**EXTRACTED DATA**

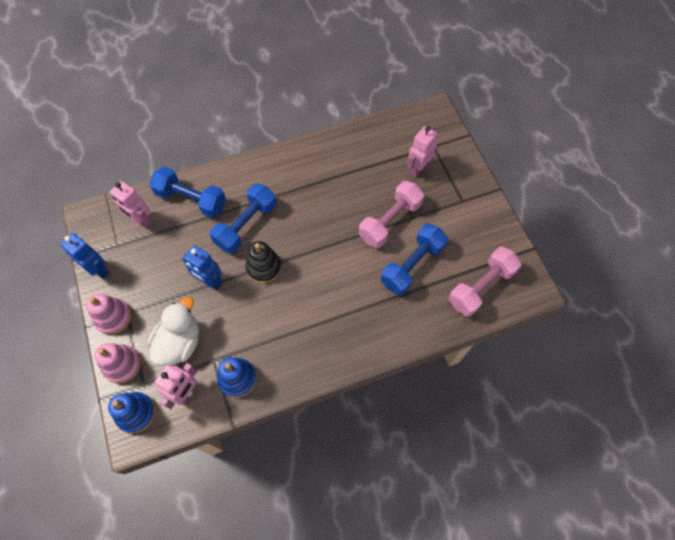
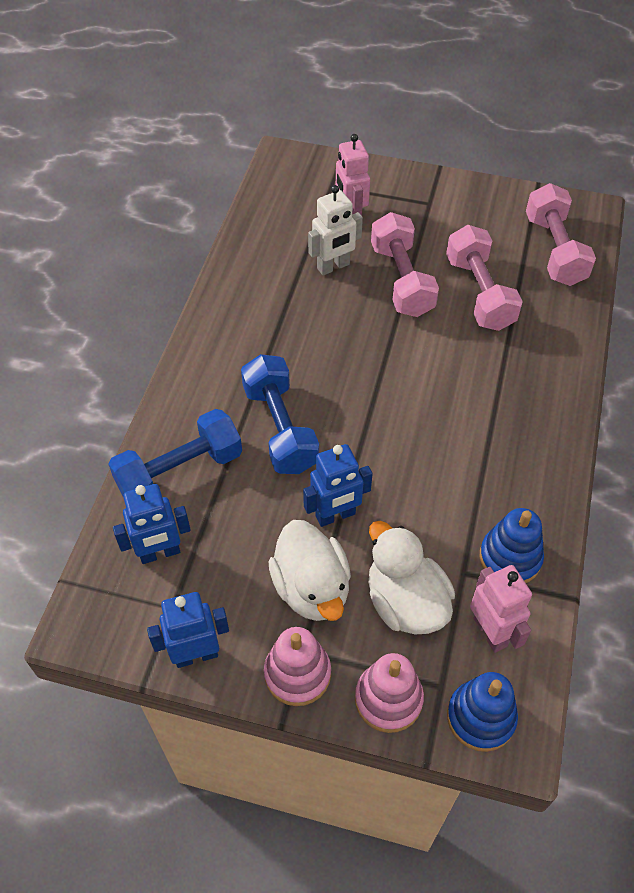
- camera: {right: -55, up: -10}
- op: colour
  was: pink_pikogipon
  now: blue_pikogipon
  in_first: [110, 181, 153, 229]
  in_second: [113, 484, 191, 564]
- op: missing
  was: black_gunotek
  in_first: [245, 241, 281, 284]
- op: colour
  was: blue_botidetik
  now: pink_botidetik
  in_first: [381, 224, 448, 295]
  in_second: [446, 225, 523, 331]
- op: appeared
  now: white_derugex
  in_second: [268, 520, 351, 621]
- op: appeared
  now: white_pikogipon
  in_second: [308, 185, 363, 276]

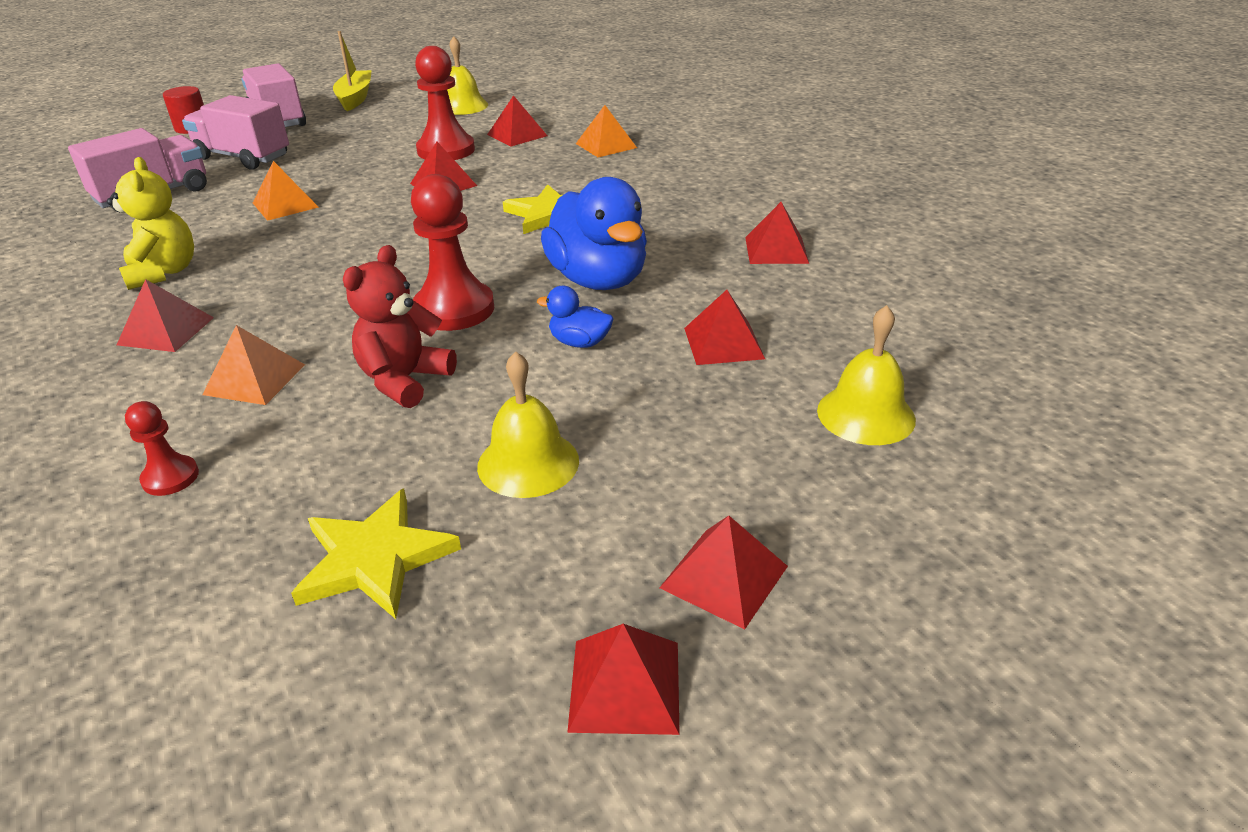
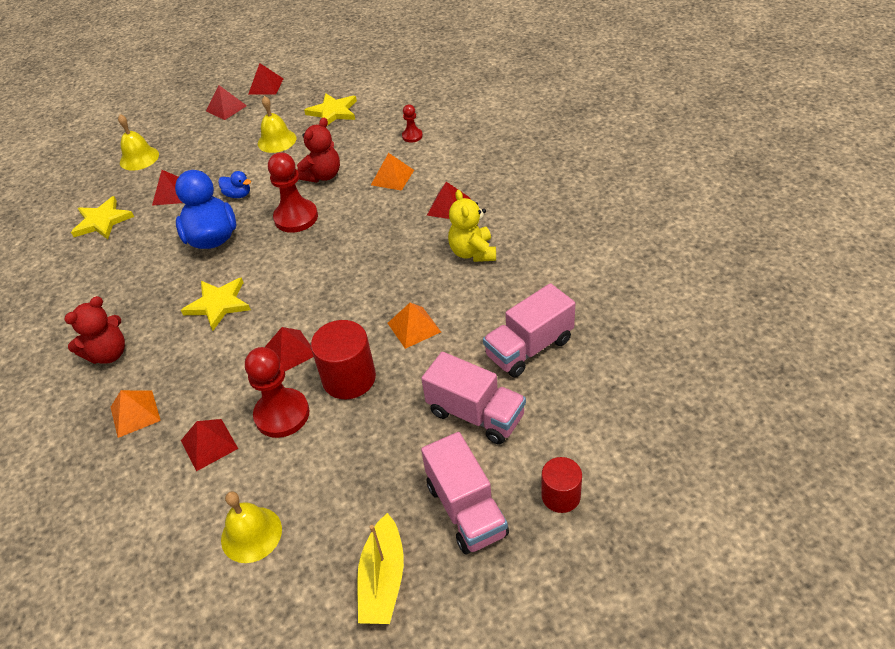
- camera: {right: -170, up: 10}
- op: missing
  was: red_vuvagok
  in_first: [745, 202, 809, 264]
- op: appeared
  now: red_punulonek
  in_second: [64, 296, 125, 364]
- op: appeared
  now: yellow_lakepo
  in_second: [71, 196, 134, 239]
- op: appeared
  now: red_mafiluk
  in_second: [311, 320, 376, 399]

**PROBLEM**
Print nothing except the lines from the one with "now: white_derugex" through the last line of the listing, exactly as written and with pictures removed.

**WRITTEN ANSWER**
  now: white_derugex
  in_second: [268, 520, 351, 621]
- op: appeared
  now: white_pikogipon
  in_second: [308, 185, 363, 276]

- camera: {right: -170, up: 10}
- op: missing
  was: red_vuvagok
  in_first: [745, 202, 809, 264]
- op: appeared
  now: red_punulonek
  in_second: [64, 296, 125, 364]
- op: appeared
  now: yellow_lakepo
  in_second: [71, 196, 134, 239]
- op: appeared
  now: red_mafiluk
  in_second: [311, 320, 376, 399]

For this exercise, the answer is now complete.